** Data for the task follows **
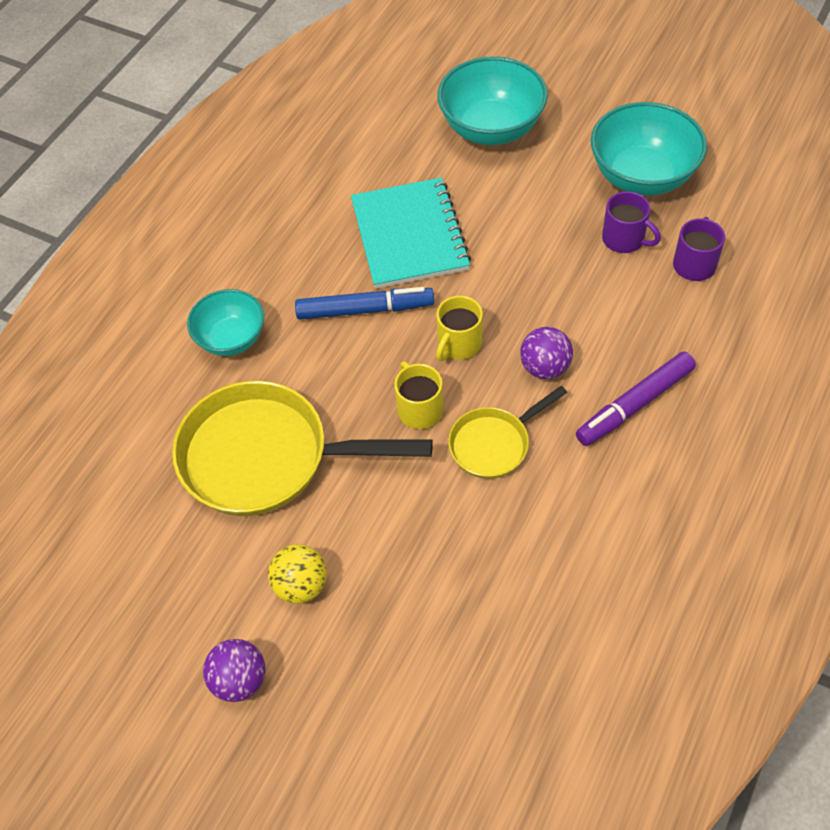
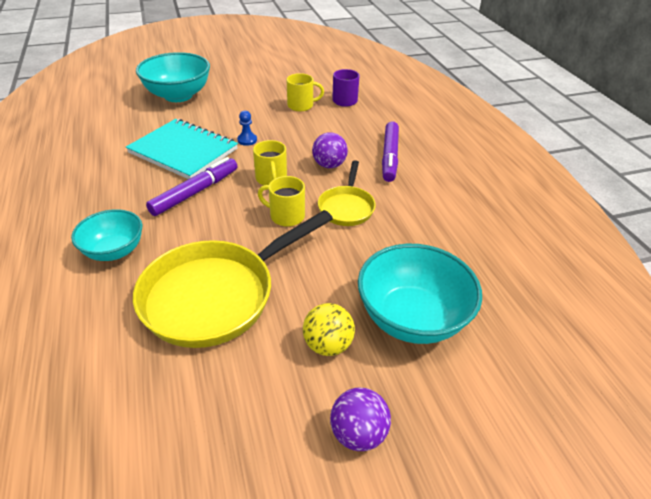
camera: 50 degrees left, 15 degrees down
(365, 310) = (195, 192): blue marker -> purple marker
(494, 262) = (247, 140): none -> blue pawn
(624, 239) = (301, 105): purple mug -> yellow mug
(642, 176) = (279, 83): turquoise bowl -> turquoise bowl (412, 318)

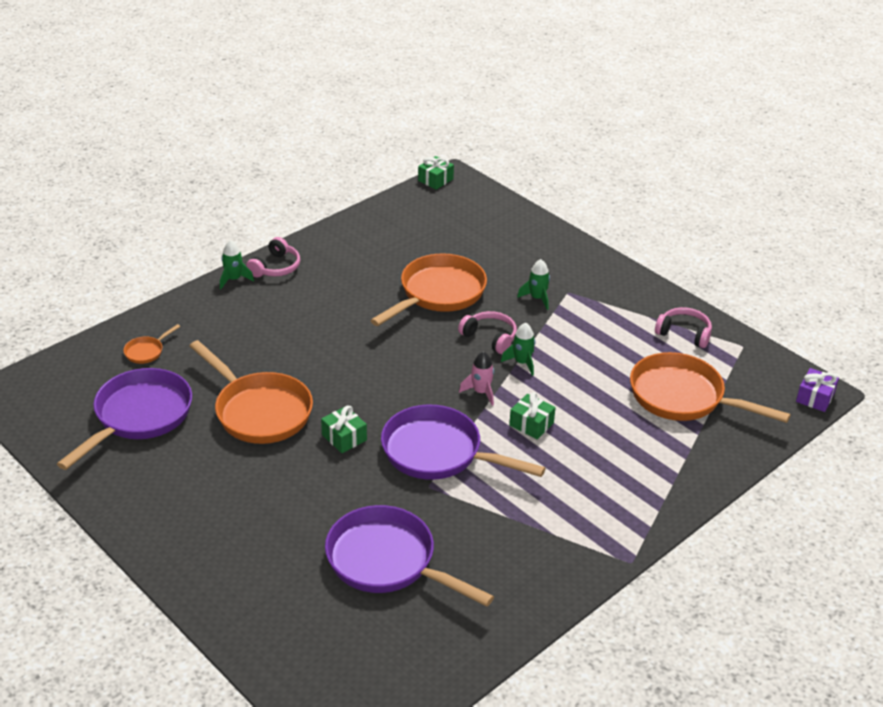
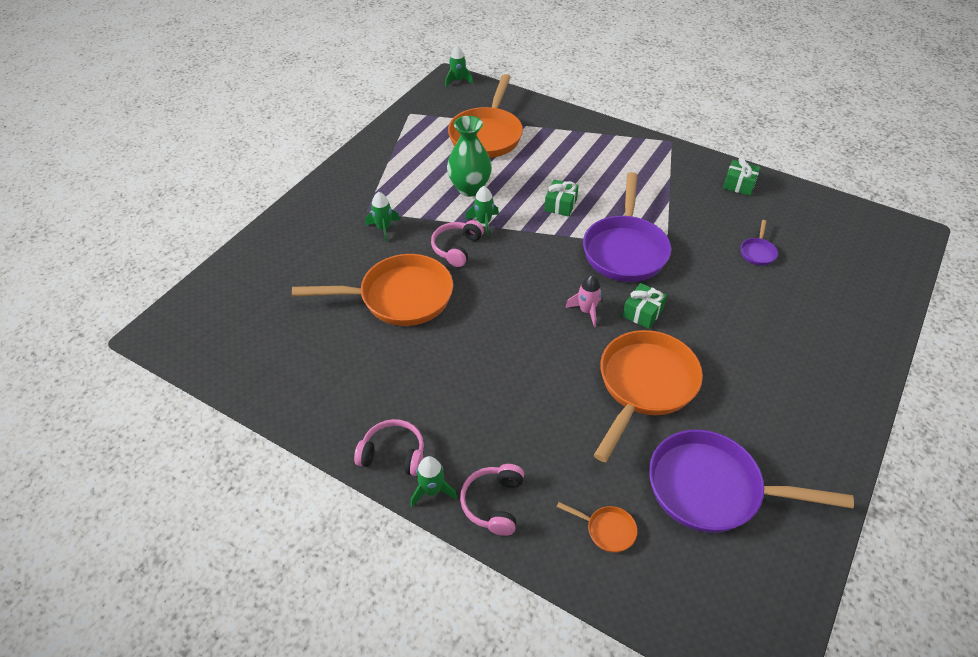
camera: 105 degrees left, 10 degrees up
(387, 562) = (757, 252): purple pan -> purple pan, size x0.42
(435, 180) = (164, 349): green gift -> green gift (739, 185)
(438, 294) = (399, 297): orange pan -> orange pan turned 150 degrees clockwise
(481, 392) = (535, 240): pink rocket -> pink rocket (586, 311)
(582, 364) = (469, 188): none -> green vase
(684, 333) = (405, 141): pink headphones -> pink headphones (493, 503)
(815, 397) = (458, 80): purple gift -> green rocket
** End of Data for the task **
** Data for the task follows **
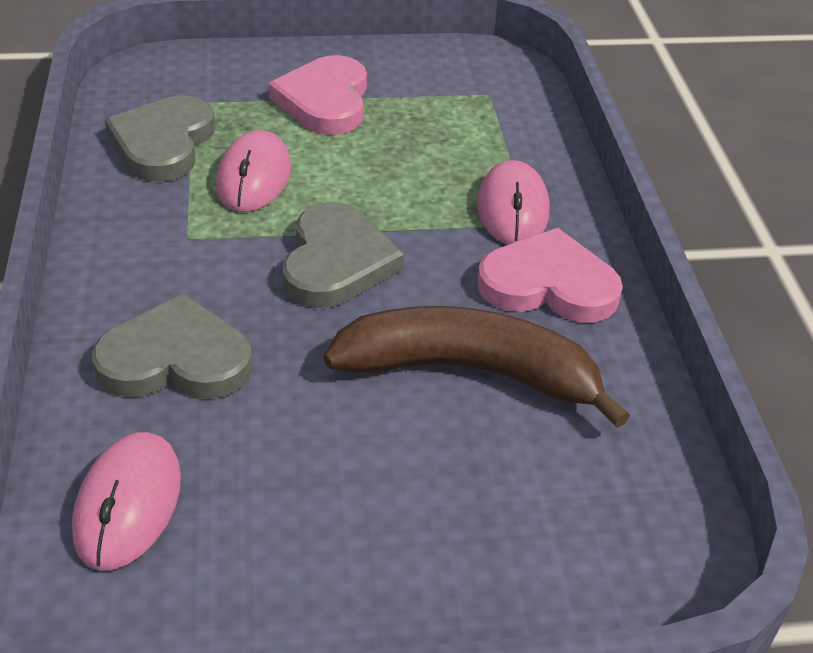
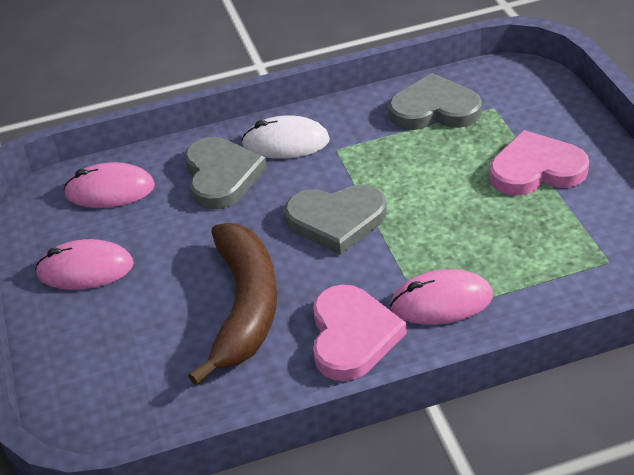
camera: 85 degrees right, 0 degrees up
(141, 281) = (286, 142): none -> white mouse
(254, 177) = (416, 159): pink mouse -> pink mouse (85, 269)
** End of Data for the task **
Quote word for word only the lines above from the one containing "(494, 262) = (247, 140): none -> blue pawn" through the one containing "(815, 397) = (458, 80): purple". Pictures stay out of your copy.

(494, 262) = (247, 140): none -> blue pawn
(624, 239) = (301, 105): purple mug -> yellow mug
(642, 176) = (279, 83): turquoise bowl -> turquoise bowl (412, 318)

camera: 105 degrees left, 10 degrees up
(387, 562) = (757, 252): purple pan -> purple pan, size x0.42
(435, 180) = (164, 349): green gift -> green gift (739, 185)
(438, 294) = (399, 297): orange pan -> orange pan turned 150 degrees clockwise
(481, 392) = (535, 240): pink rocket -> pink rocket (586, 311)
(582, 364) = (469, 188): none -> green vase
(684, 333) = (405, 141): pink headphones -> pink headphones (493, 503)
(815, 397) = (458, 80): purple gift -> green rocket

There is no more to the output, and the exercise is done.